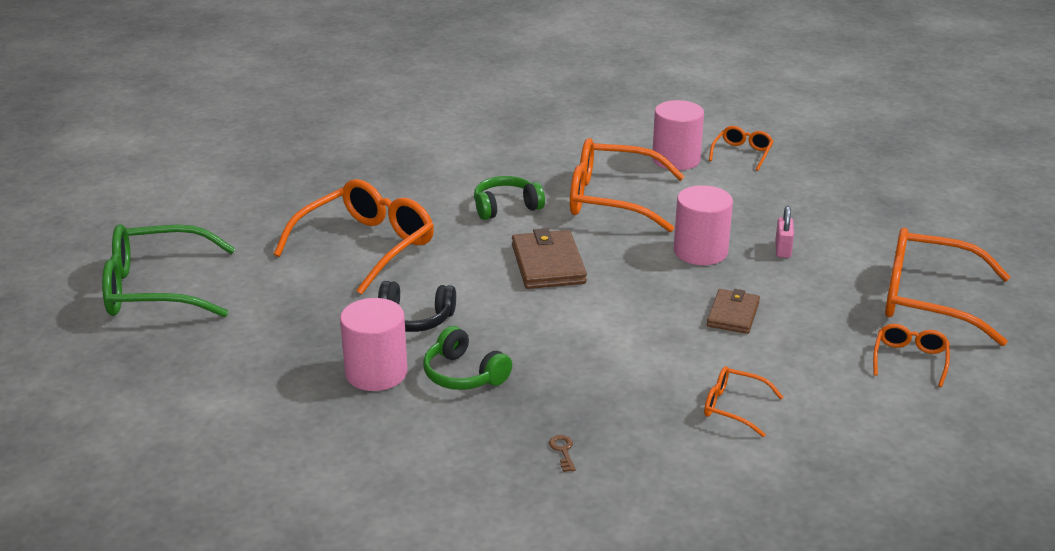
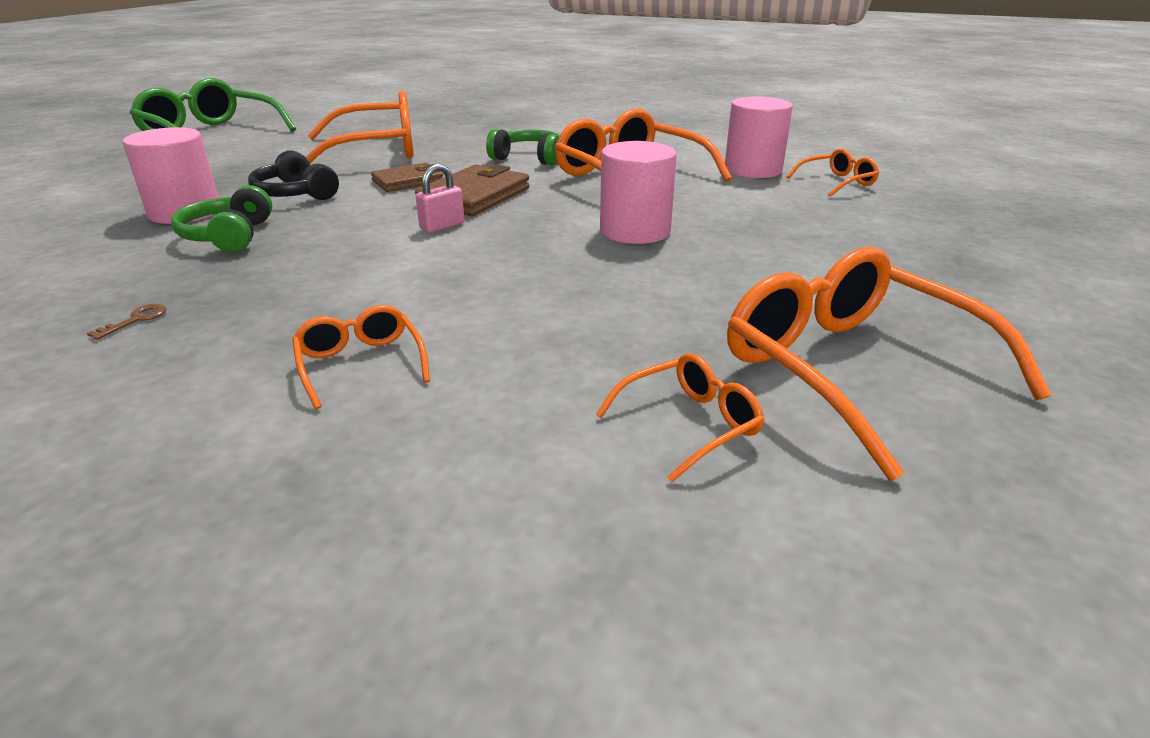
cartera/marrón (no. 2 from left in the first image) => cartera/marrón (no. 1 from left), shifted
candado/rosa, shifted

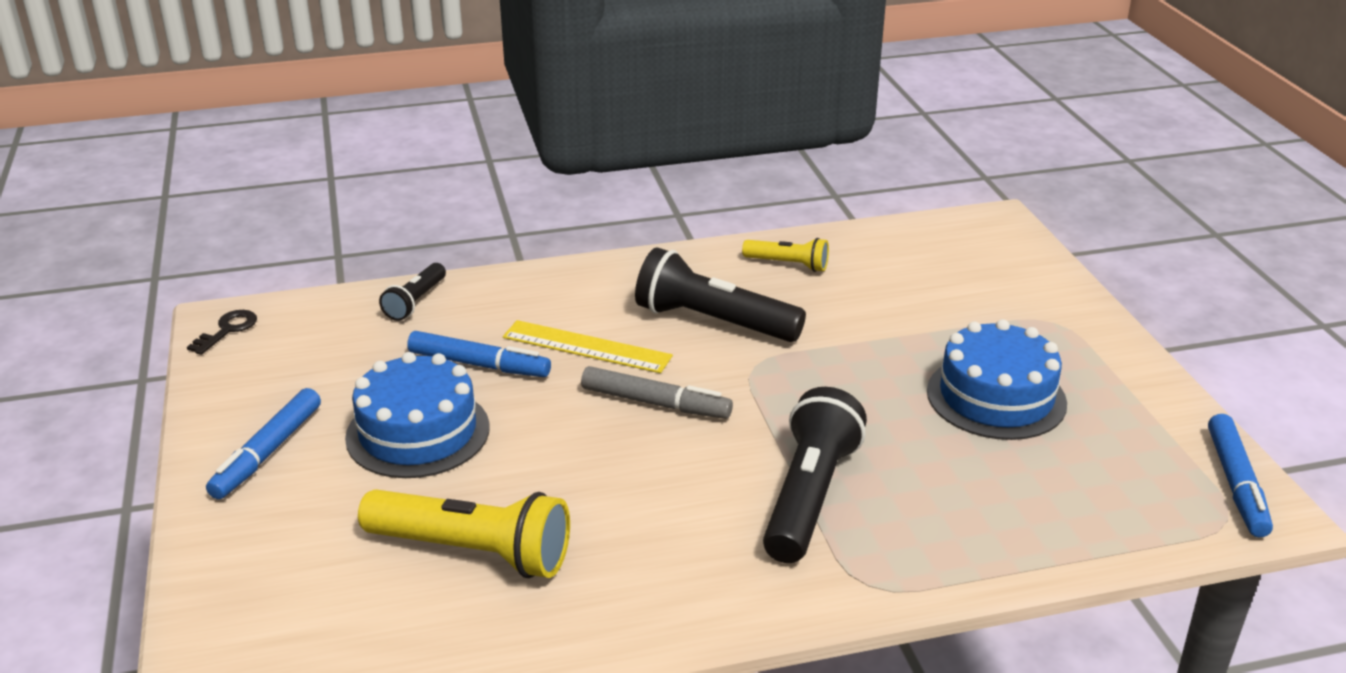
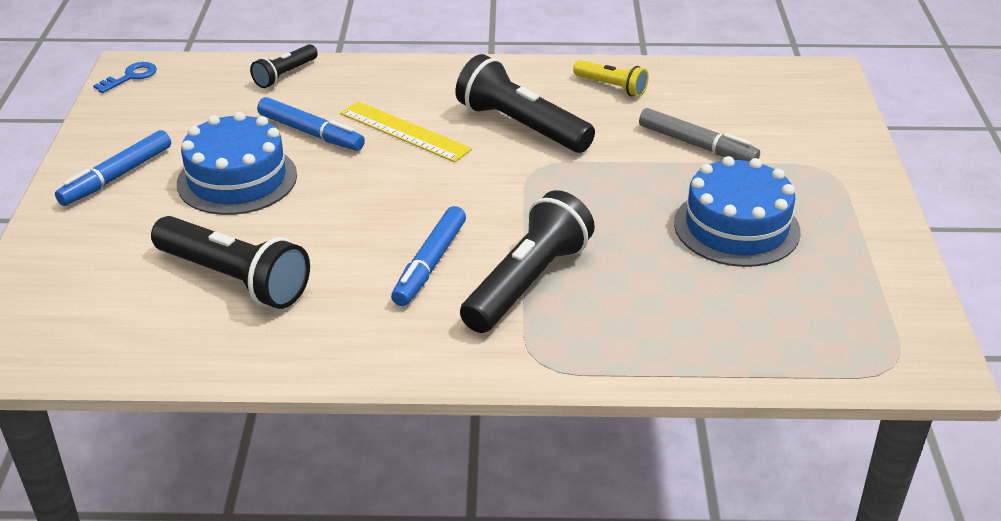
rotulador/gris, shifted
rotulador/azul (no. 3 from left), shifted
llave/negro => llave/azul
lámpara de mano/amarillo (no. 1 from left) => lámpara de mano/negro (no. 1 from left)

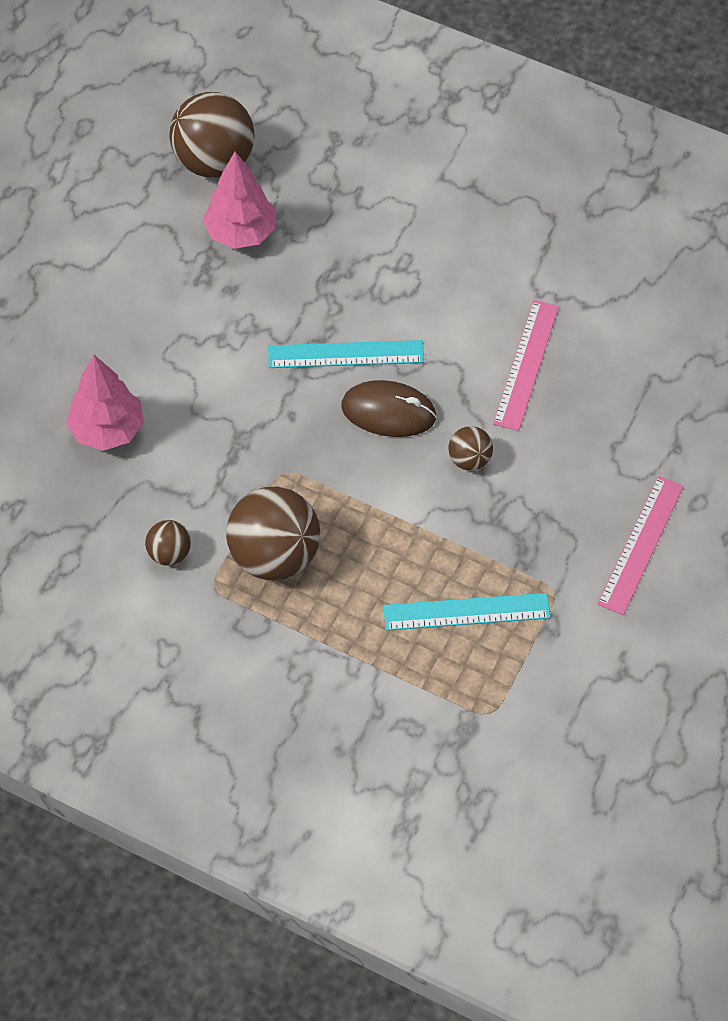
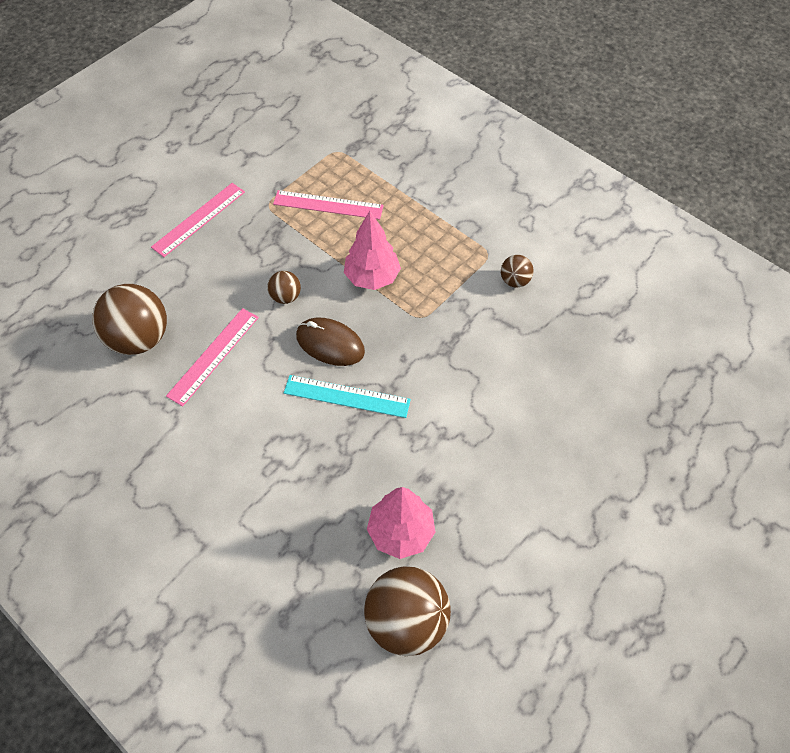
árbol/rosa (no. 1 from left), shifted
pelota/marrón (no. 3 from left in the first image) => pelota/marrón (no. 1 from left), shifted
regla/turquesa (no. 2 from left) => regla/rosa (no. 3 from left)

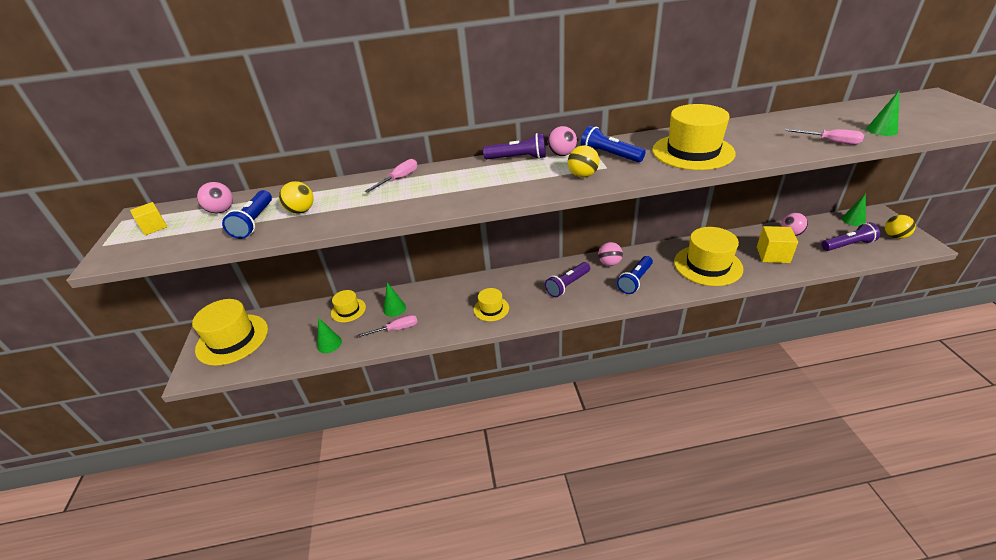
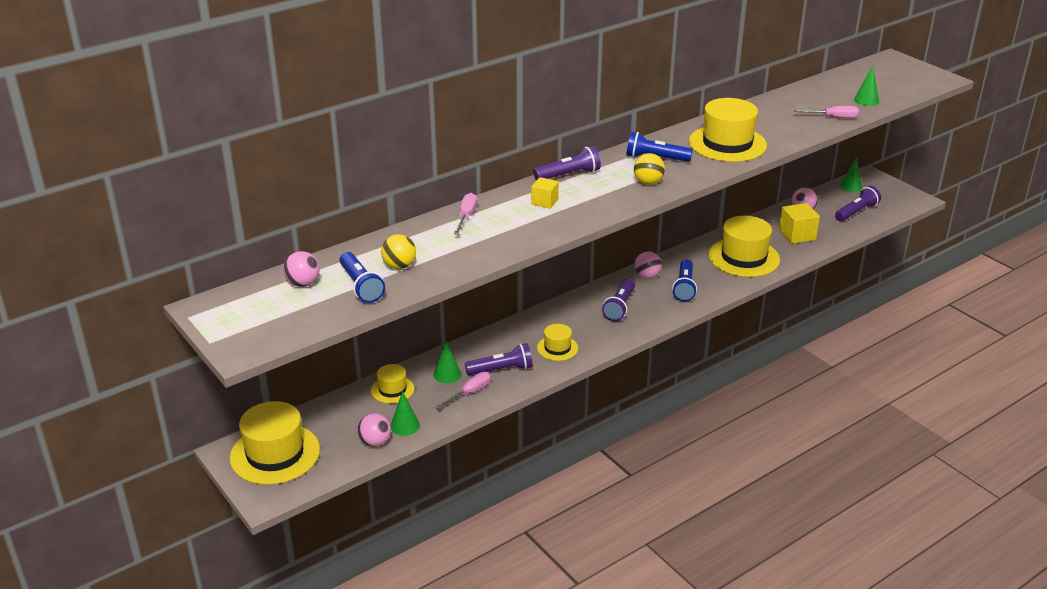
pelota/amarillo (no. 3 from left) => nothing
nothing => lámpara de mano/morado (no. 1 from left)
cubo/amarillo (no. 1 from left), shifted
pelota/rosa (no. 2 from left), shifted

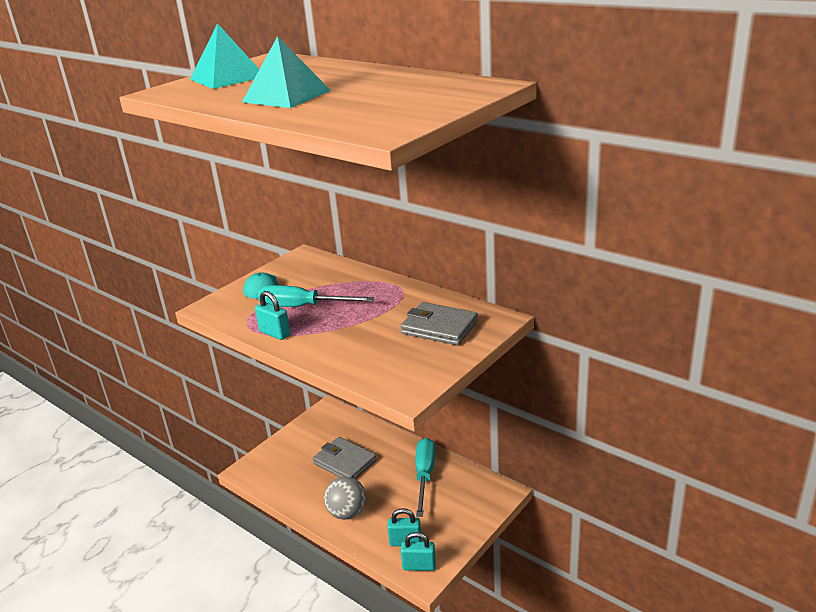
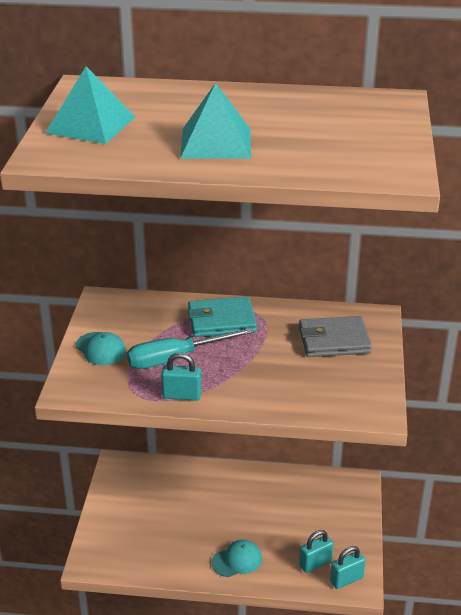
cartera/gris (no. 1 from left) => nothing
destornillador/turquesa (no. 2 from left) => nothing
nothing => cartera/turquesa
pelota/gris => gorra/turquesa (no. 2 from left)

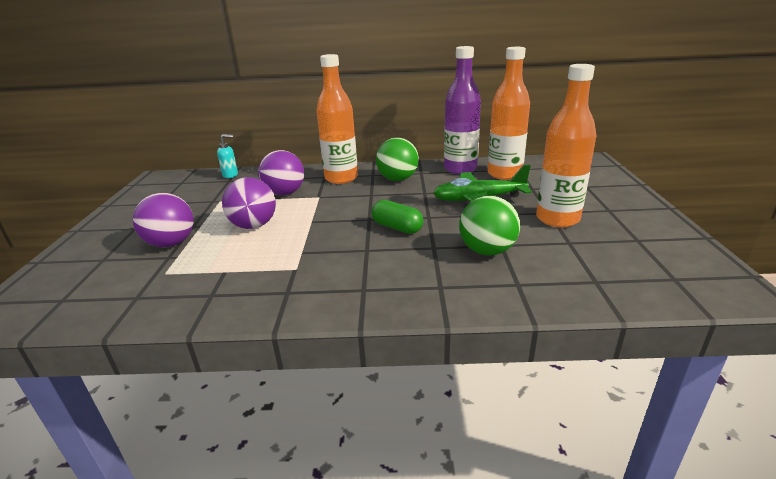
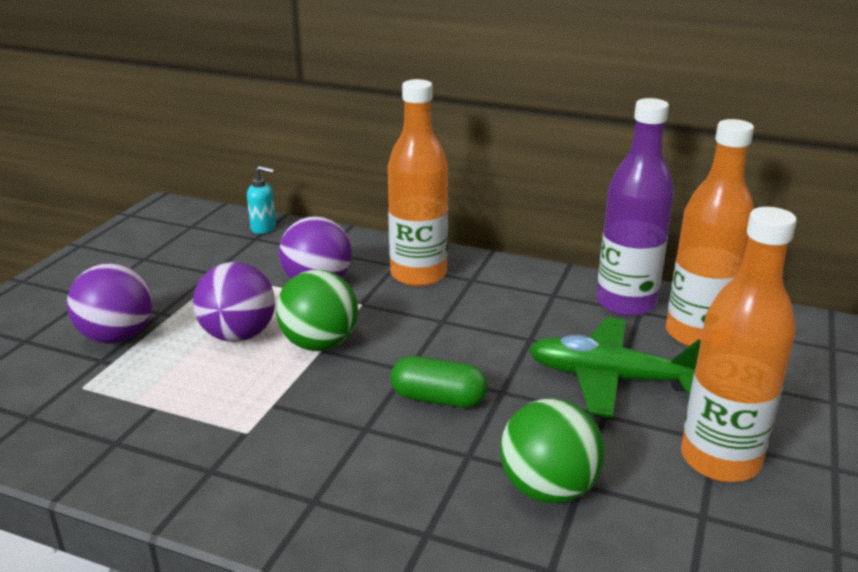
pelota/verde (no. 1 from left), shifted
cápsula/verde, 45 degrees counterclockwise

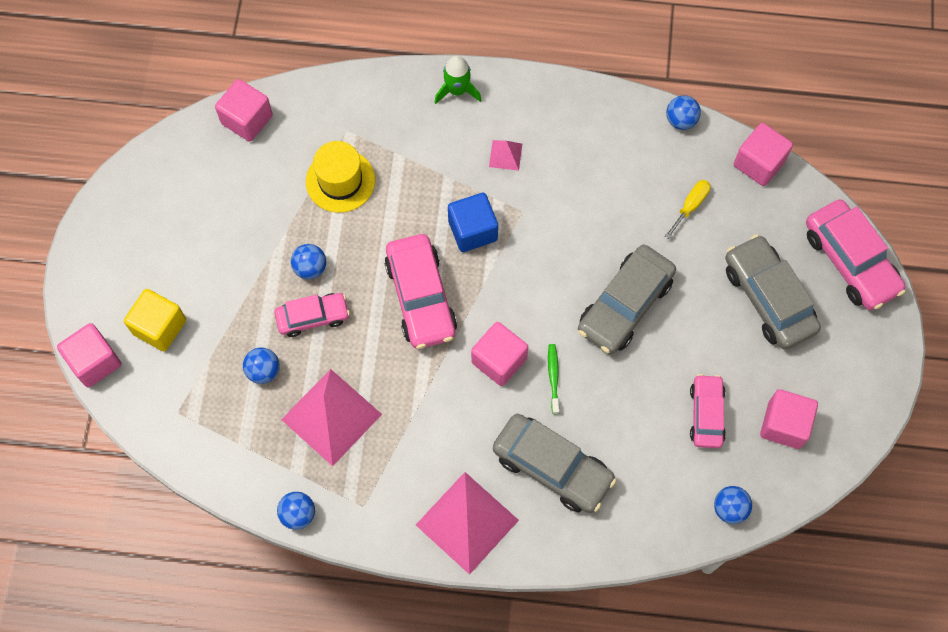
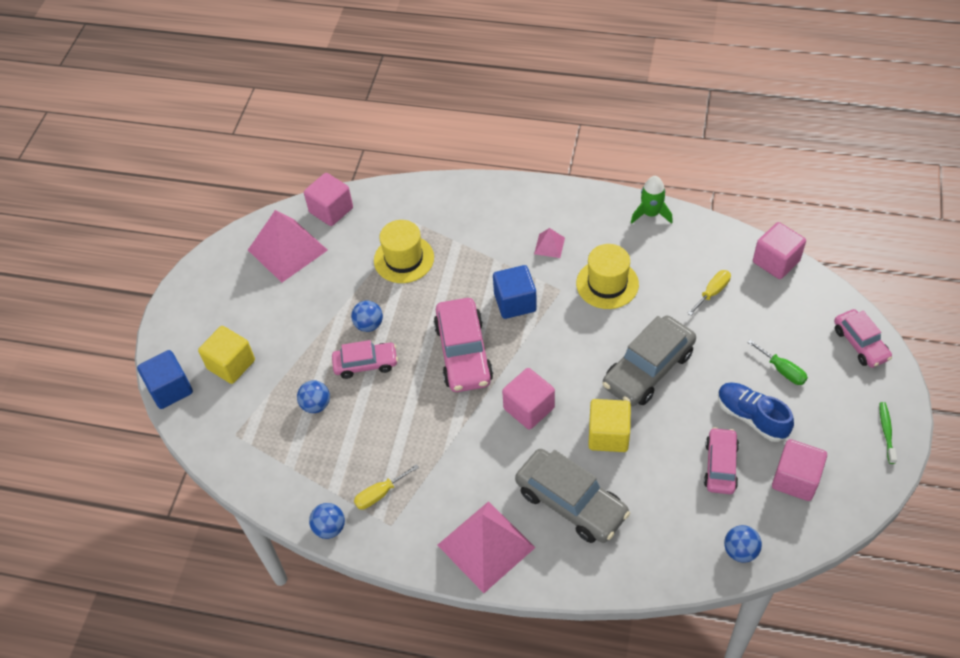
pelota/azul (no. 4 from left) => nothing
nothing => destornillador/amarillo (no. 1 from left)
nothing => sombrero/amarillo (no. 2 from left)
nothing => cubo/amarillo (no. 2 from left)
nothing => zapato/azul
pirámide/rosa (no. 1 from left), shifted
cohete/verde, shifted
cepillo de dientes/verde, shifted
coche/gris (no. 3 from left) => destornillador/verde
cubo/rosa (no. 1 from left) => cubo/azul (no. 1 from left)
coche/rosa (no. 4 from left), x0.62

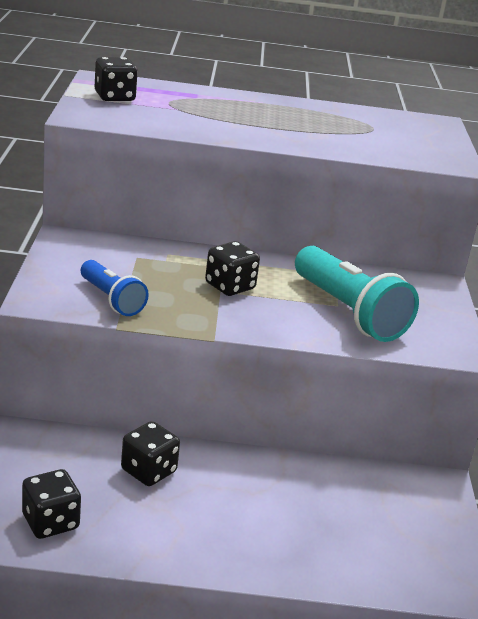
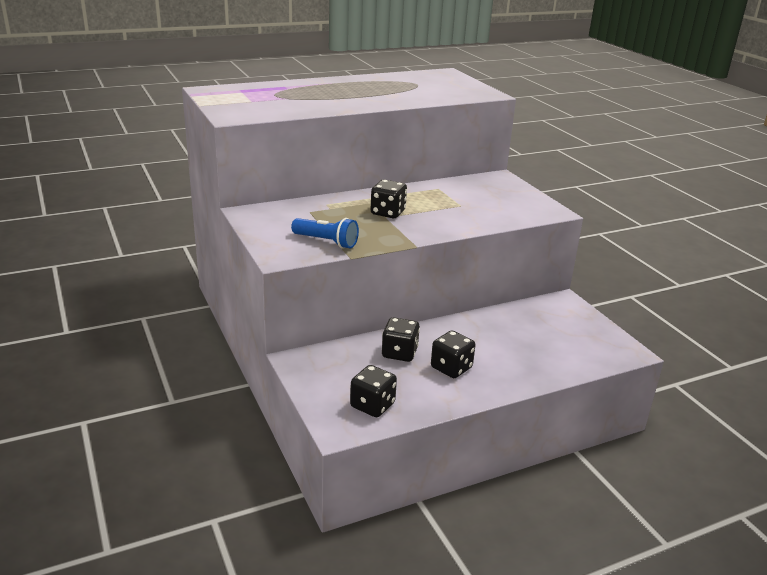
lámpara de mano/turquesa => nothing
dado/negro (no. 2 from left in the first image) => dado/negro (no. 4 from left), shifted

### TASK TO COMPLETE
An exact restatement of the lines from the one holding "cápsula/verde, 45 degrees counterclockwise" through the end of the entries, both ends included, is the whole answer. Pictures stay out.

### SOLVED PROBLEM
cápsula/verde, 45 degrees counterclockwise

pelota/azul (no. 4 from left) => nothing
nothing => destornillador/amarillo (no. 1 from left)
nothing => sombrero/amarillo (no. 2 from left)
nothing => cubo/amarillo (no. 2 from left)
nothing => zapato/azul
pirámide/rosa (no. 1 from left), shifted
cohete/verde, shifted
cepillo de dientes/verde, shifted
coche/gris (no. 3 from left) => destornillador/verde
cubo/rosa (no. 1 from left) => cubo/azul (no. 1 from left)
coche/rosa (no. 4 from left), x0.62

lámpara de mano/turquesa => nothing
dado/negro (no. 2 from left in the first image) => dado/negro (no. 4 from left), shifted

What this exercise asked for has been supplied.